Work out how many lines in the listing below include the word "blue"; answer with the number alone.

== RECORDED DATA ==
- - - -

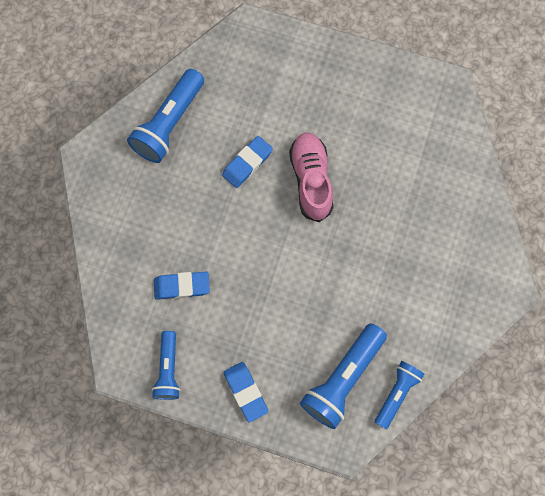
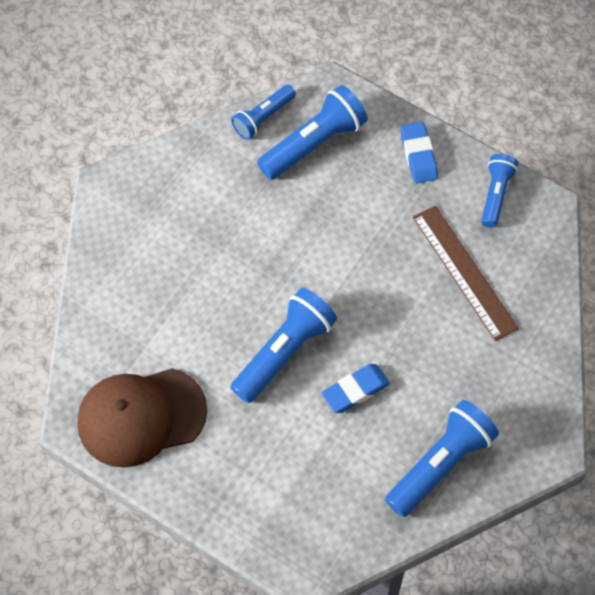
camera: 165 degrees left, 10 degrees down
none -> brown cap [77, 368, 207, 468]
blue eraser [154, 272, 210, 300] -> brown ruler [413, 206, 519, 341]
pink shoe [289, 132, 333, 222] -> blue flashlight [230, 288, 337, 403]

- - - -

== WORKED SOLUTION ==
2